Task goal: Send back the records in full, character for character.

Records for this exercise:

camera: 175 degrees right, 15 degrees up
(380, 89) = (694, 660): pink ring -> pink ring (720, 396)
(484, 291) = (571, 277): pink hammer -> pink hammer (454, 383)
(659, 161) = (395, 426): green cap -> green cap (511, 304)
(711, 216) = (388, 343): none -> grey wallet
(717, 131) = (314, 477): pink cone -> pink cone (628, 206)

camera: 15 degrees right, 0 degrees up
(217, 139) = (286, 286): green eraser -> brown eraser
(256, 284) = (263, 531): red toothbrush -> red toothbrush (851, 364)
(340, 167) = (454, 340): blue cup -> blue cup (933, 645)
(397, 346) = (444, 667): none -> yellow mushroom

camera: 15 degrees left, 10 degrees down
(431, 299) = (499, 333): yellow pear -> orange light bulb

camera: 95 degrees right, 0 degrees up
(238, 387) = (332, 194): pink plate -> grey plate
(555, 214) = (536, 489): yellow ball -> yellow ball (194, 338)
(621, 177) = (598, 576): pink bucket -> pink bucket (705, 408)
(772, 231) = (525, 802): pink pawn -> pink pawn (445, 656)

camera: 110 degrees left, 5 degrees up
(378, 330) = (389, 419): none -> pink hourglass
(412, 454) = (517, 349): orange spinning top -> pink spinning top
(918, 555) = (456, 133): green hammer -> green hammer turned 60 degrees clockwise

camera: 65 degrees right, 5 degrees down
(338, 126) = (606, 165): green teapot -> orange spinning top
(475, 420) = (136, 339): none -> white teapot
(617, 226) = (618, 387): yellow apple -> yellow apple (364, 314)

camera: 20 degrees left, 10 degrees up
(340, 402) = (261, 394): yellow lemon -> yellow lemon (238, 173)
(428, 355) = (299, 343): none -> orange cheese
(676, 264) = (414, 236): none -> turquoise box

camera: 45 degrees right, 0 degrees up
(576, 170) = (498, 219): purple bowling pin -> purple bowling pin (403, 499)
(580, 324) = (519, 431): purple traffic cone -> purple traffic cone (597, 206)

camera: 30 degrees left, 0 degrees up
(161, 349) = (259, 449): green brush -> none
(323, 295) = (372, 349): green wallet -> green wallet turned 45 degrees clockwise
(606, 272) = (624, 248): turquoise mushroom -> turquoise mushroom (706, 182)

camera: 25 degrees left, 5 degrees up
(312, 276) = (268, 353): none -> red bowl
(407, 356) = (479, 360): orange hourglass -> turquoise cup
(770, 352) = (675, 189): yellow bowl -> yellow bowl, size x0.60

The answer:
camera: 175 degrees right, 15 degrees up
(380, 89) = (694, 660): pink ring -> pink ring (720, 396)
(484, 291) = (571, 277): pink hammer -> pink hammer (454, 383)
(659, 161) = (395, 426): green cap -> green cap (511, 304)
(711, 216) = (388, 343): none -> grey wallet
(717, 131) = (314, 477): pink cone -> pink cone (628, 206)

camera: 15 degrees right, 0 degrees up
(217, 139) = (286, 286): green eraser -> brown eraser
(256, 284) = (263, 531): red toothbrush -> red toothbrush (851, 364)
(340, 167) = (454, 340): blue cup -> blue cup (933, 645)
(397, 346) = (444, 667): none -> yellow mushroom

camera: 15 degrees left, 10 degrees down
(431, 299) = (499, 333): yellow pear -> orange light bulb

camera: 95 degrees right, 0 degrees up
(238, 387) = (332, 194): pink plate -> grey plate
(555, 214) = (536, 489): yellow ball -> yellow ball (194, 338)
(621, 177) = (598, 576): pink bucket -> pink bucket (705, 408)
(772, 231) = (525, 802): pink pawn -> pink pawn (445, 656)

camera: 110 degrees left, 5 degrees up
(378, 330) = (389, 419): none -> pink hourglass
(412, 454) = (517, 349): orange spinning top -> pink spinning top
(918, 555) = (456, 133): green hammer -> green hammer turned 60 degrees clockwise

camera: 65 degrees right, 5 degrees down
(338, 126) = (606, 165): green teapot -> orange spinning top
(475, 420) = (136, 339): none -> white teapot
(617, 226) = (618, 387): yellow apple -> yellow apple (364, 314)

camera: 20 degrees left, 10 degrees up
(340, 402) = (261, 394): yellow lemon -> yellow lemon (238, 173)
(428, 355) = (299, 343): none -> orange cheese
(676, 264) = (414, 236): none -> turquoise box

camera: 45 degrees right, 0 degrees up
(576, 170) = (498, 219): purple bowling pin -> purple bowling pin (403, 499)
(580, 324) = (519, 431): purple traffic cone -> purple traffic cone (597, 206)

camera: 30 degrees left, 0 degrees up
(161, 349) = (259, 449): green brush -> none
(323, 295) = (372, 349): green wallet -> green wallet turned 45 degrees clockwise
(606, 272) = (624, 248): turquoise mushroom -> turquoise mushroom (706, 182)

camera: 25 degrees left, 5 degrees up
(312, 276) = (268, 353): none -> red bowl
(407, 356) = (479, 360): orange hourglass -> turquoise cup
(770, 352) = (675, 189): yellow bowl -> yellow bowl, size x0.60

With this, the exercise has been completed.